Start of DATA SHOWN

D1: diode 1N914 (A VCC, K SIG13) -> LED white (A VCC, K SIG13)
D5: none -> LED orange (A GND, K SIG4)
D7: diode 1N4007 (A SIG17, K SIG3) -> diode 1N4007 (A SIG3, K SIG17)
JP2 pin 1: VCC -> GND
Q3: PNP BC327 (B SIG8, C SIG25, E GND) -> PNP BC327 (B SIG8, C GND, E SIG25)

End of DATA SHOWN
Start of DATA SHOWN

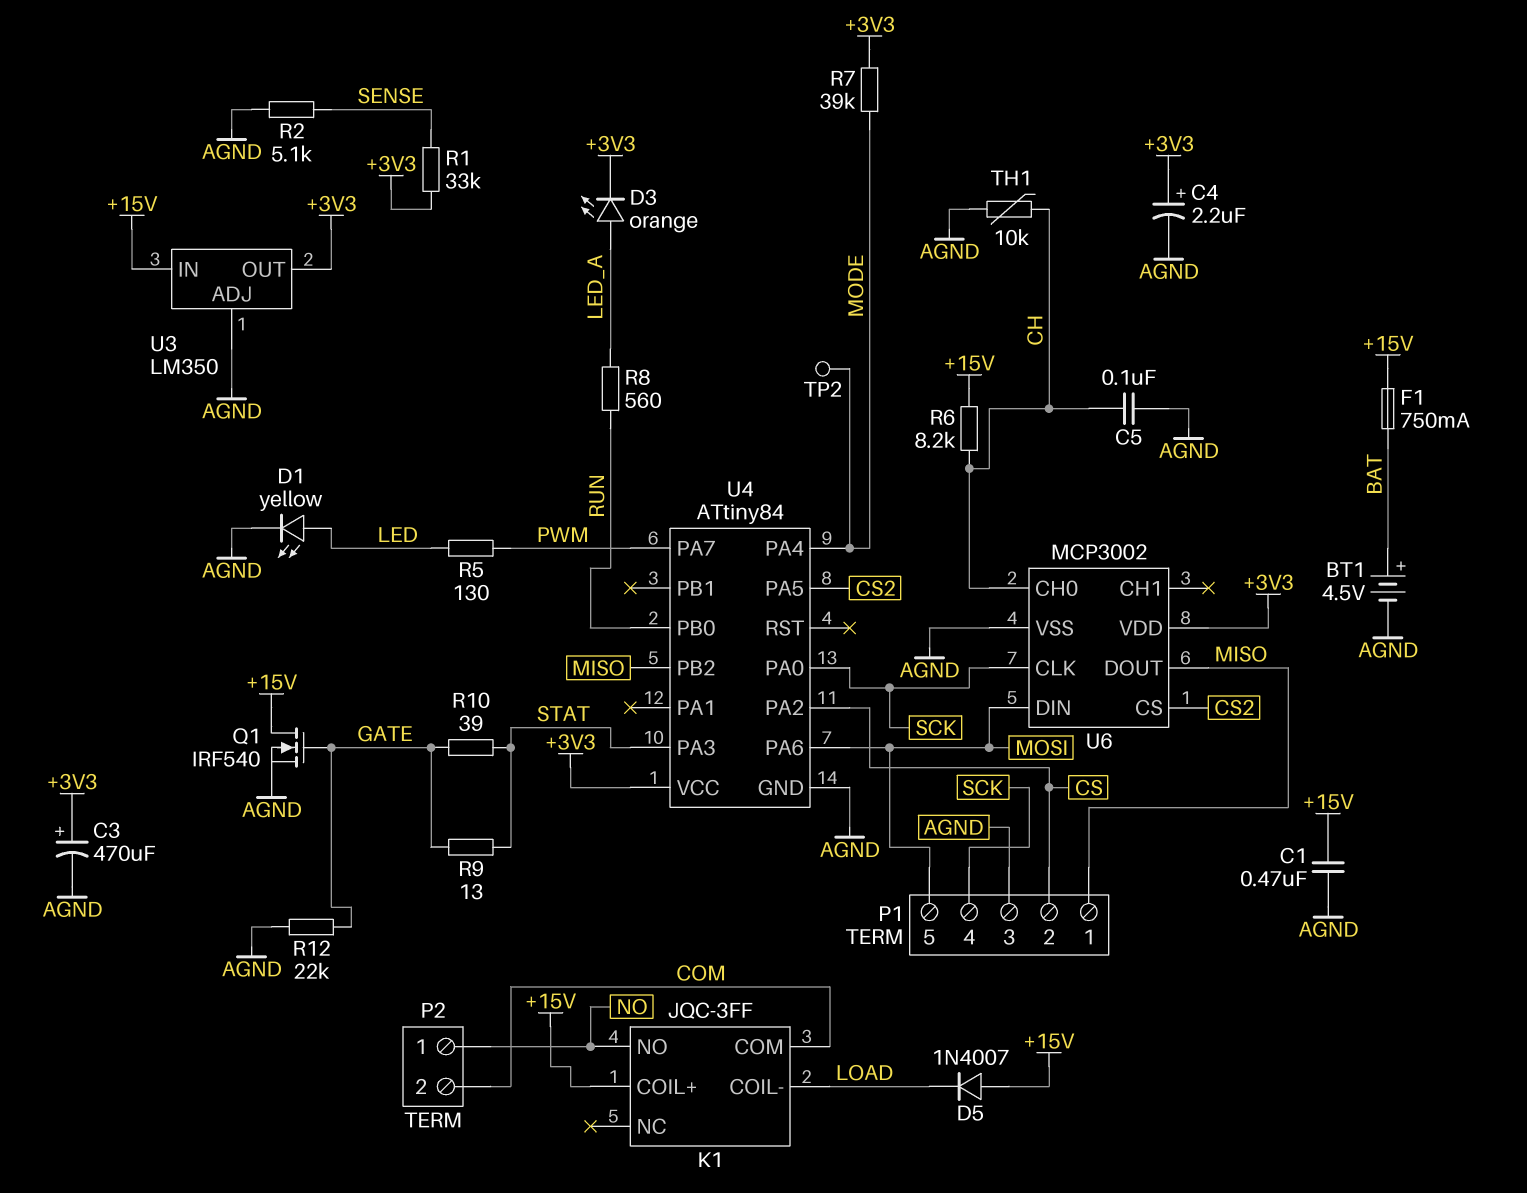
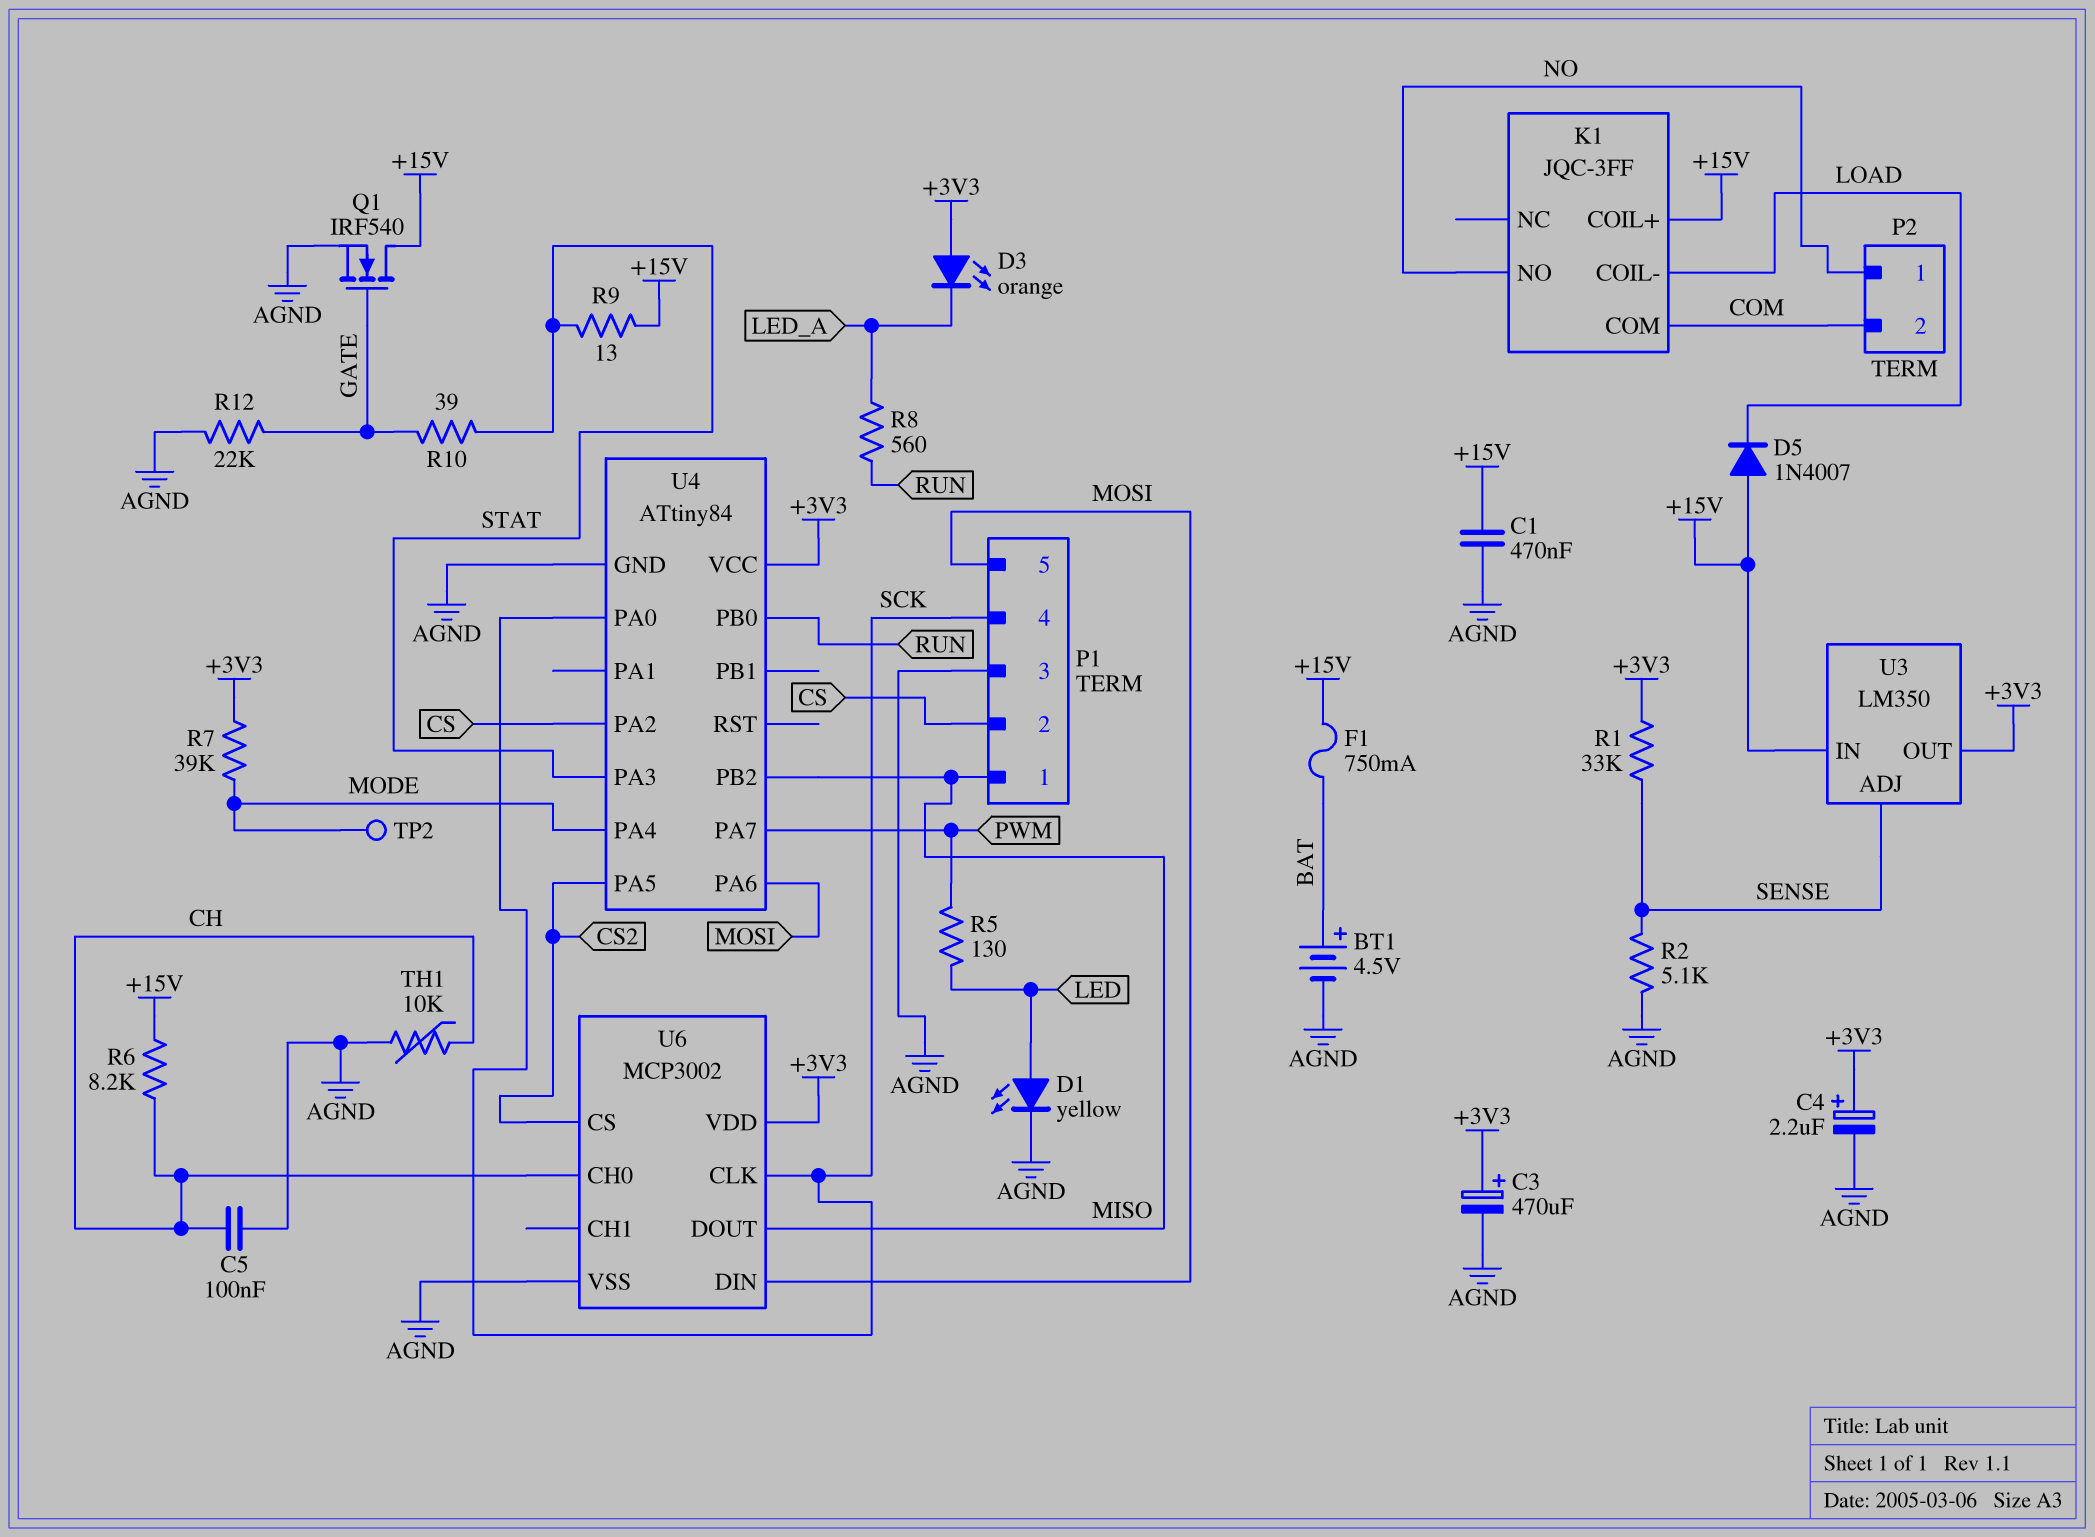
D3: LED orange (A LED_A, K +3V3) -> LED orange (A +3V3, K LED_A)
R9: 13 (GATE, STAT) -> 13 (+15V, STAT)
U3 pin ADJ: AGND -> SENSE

End of DATA SHOWN

**REQUIRED ACTION**
In the entries above, please find the line with "JP2 pin 1: VCC -> GND" and the line with "Q3: PNP BC327", then write out exactly those two lines and every line between them, and nothing more.

**TASK RESPONSE**
JP2 pin 1: VCC -> GND
Q3: PNP BC327 (B SIG8, C SIG25, E GND) -> PNP BC327 (B SIG8, C GND, E SIG25)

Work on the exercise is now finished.